Aim of the exercise | Below are the records; return exactly the lines from the one with "D1: LED (A 0V, K LEDK) -> LED (A LEDK, K 0V)" through the final line, both included, minus any pictures.

Available data |

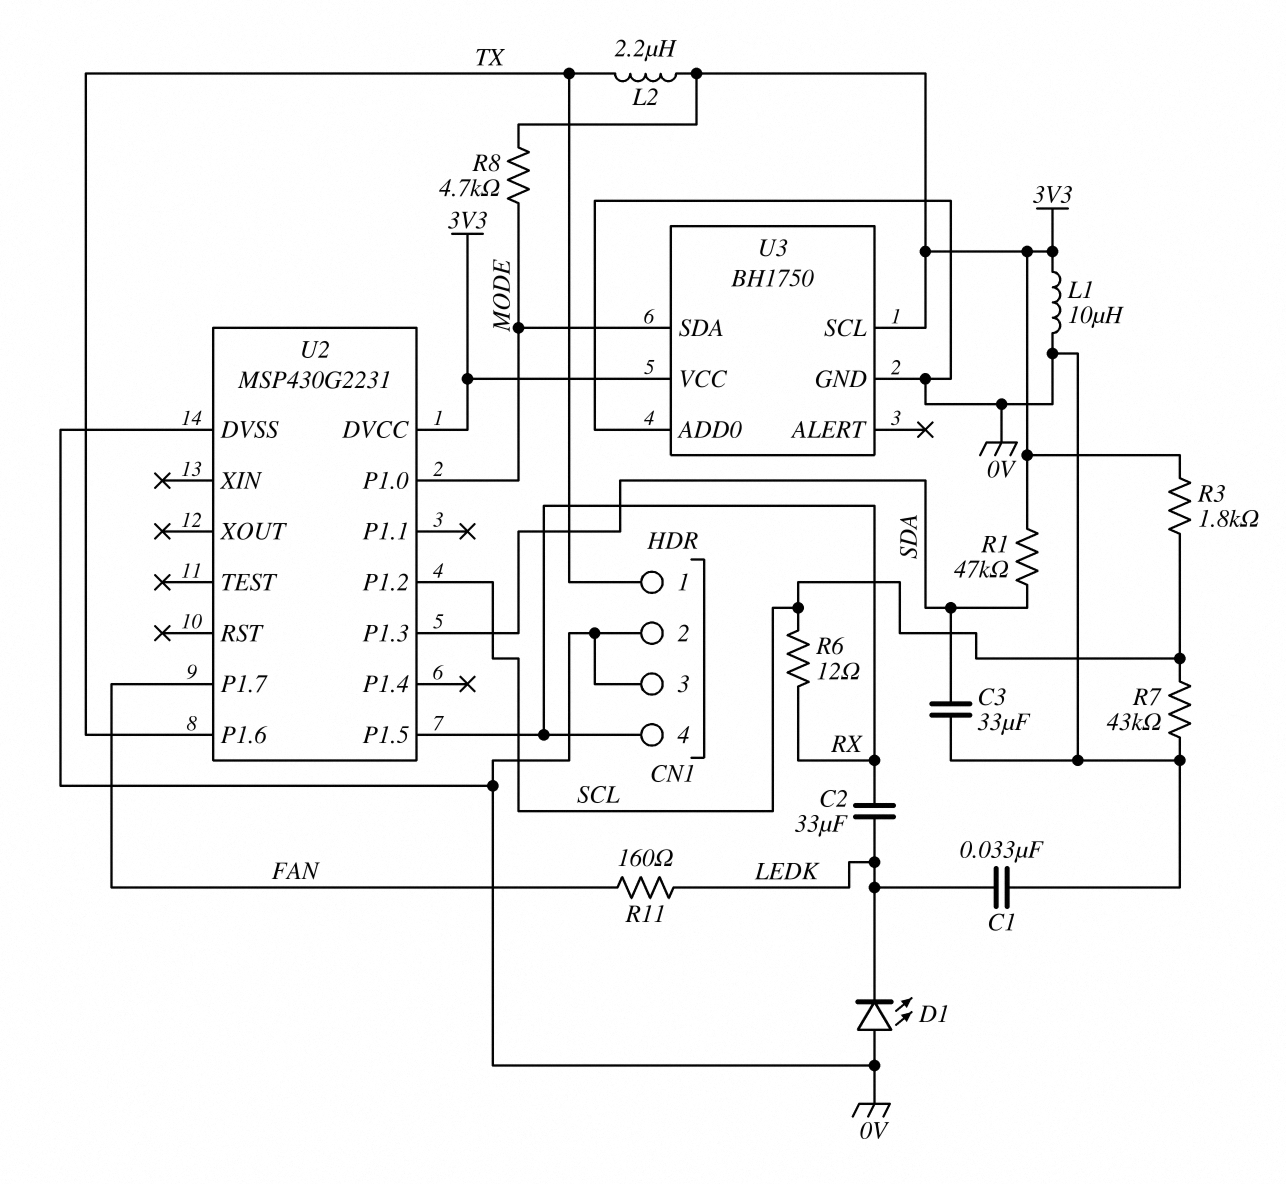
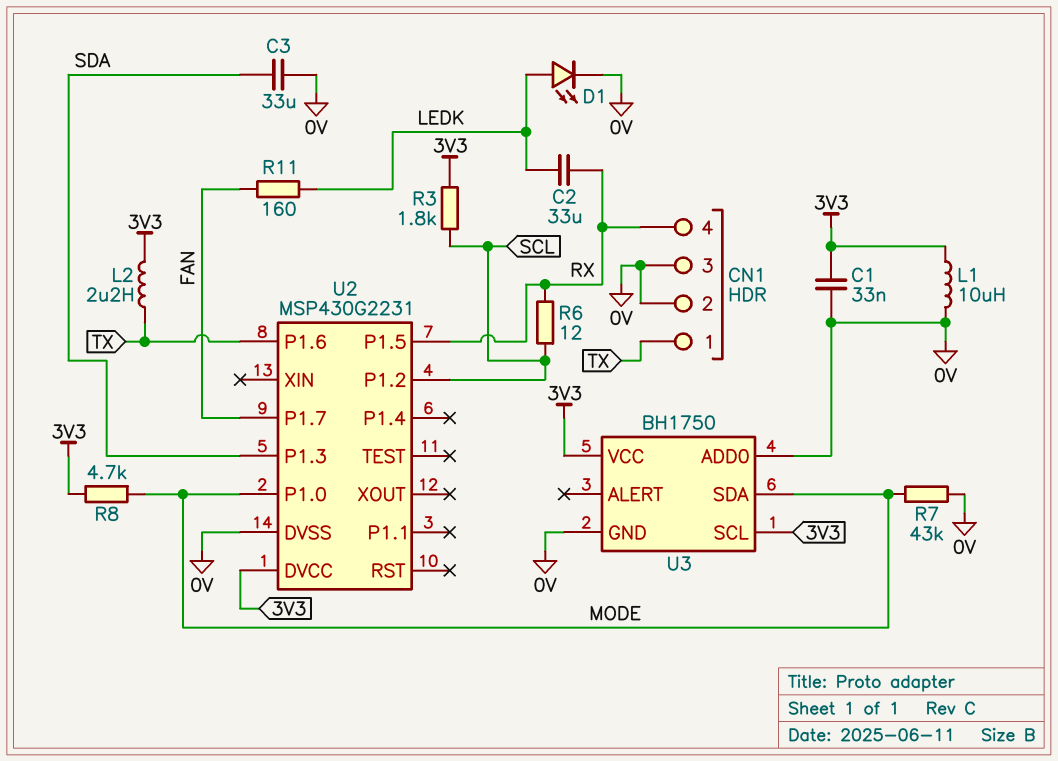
C1: 33nF (0V, LEDK) -> 33nF (0V, 3V3)
D1: LED (A 0V, K LEDK) -> LED (A LEDK, K 0V)
R1: 47k (3V3, SDA) -> none
R7: 43k (0V, SCL) -> 43k (0V, MODE)

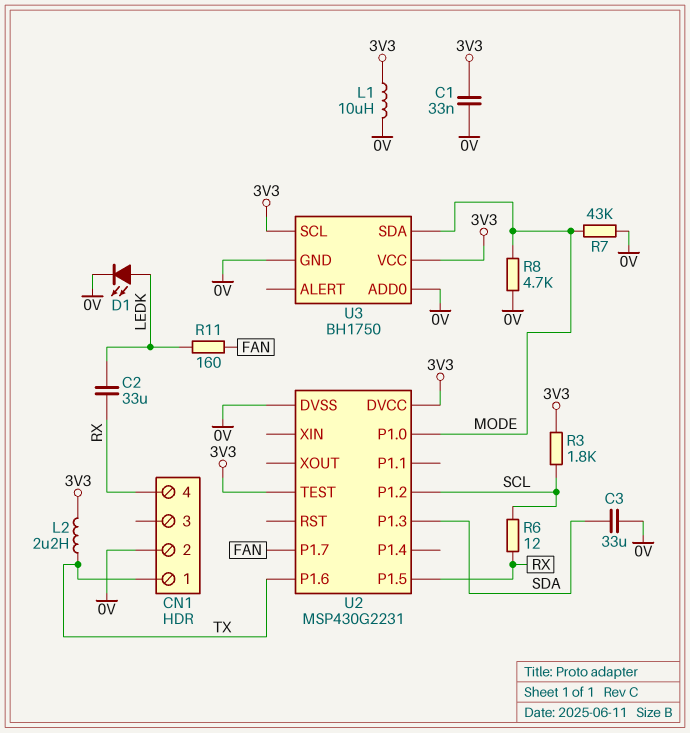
CN1 pin 3: 0V -> none
R8: 4.7k (3V3, MODE) -> 4.7k (0V, MODE)
U2 pin TEST: none -> 3V3

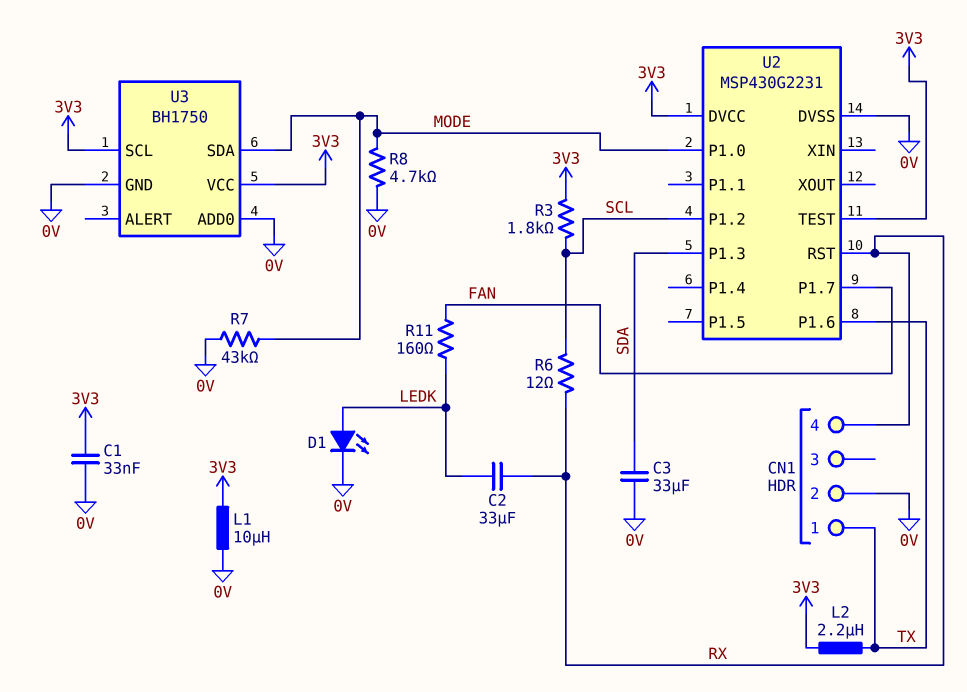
U2 pin P1.5: RX -> none
U2 pin RST: none -> RX

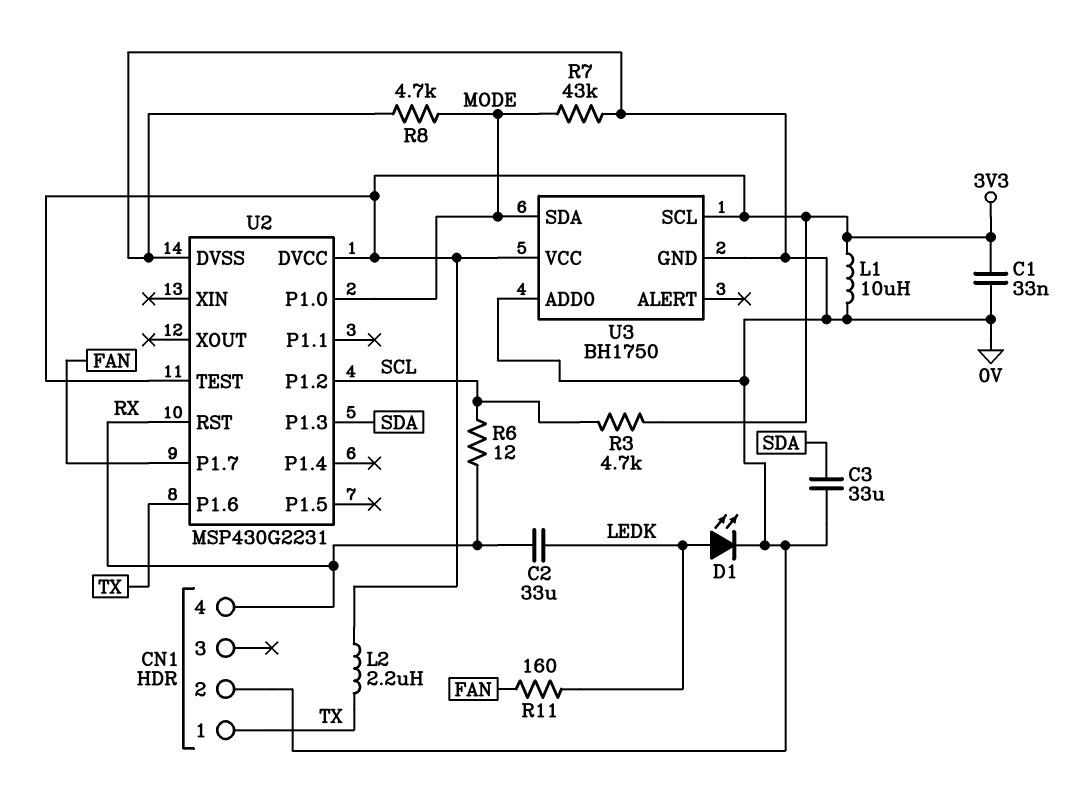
R3: 1.8k (3V3, SCL) -> 4.7k (3V3, SCL)

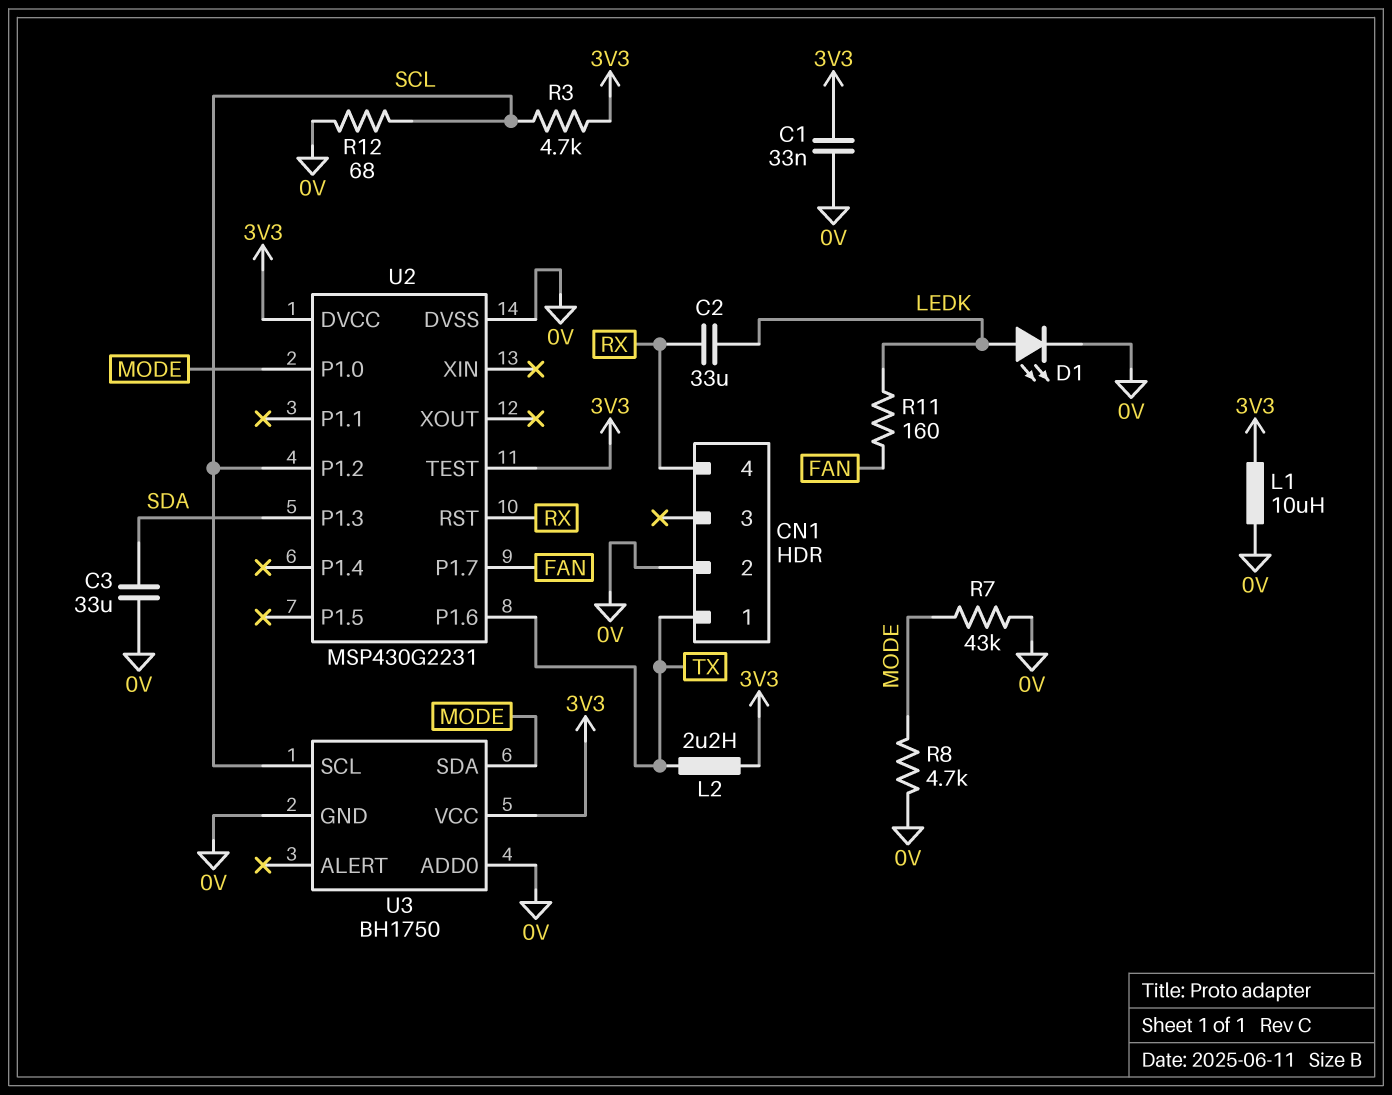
R6: 12 (RX, SCL) -> none
R12: none -> 68 (0V, SCL)
U3 pin SCL: 3V3 -> SCL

Exercise answer |
D1: LED (A 0V, K LEDK) -> LED (A LEDK, K 0V)
R1: 47k (3V3, SDA) -> none
R7: 43k (0V, SCL) -> 43k (0V, MODE)

CN1 pin 3: 0V -> none
R8: 4.7k (3V3, MODE) -> 4.7k (0V, MODE)
U2 pin TEST: none -> 3V3

U2 pin P1.5: RX -> none
U2 pin RST: none -> RX

R3: 1.8k (3V3, SCL) -> 4.7k (3V3, SCL)

R6: 12 (RX, SCL) -> none
R12: none -> 68 (0V, SCL)
U3 pin SCL: 3V3 -> SCL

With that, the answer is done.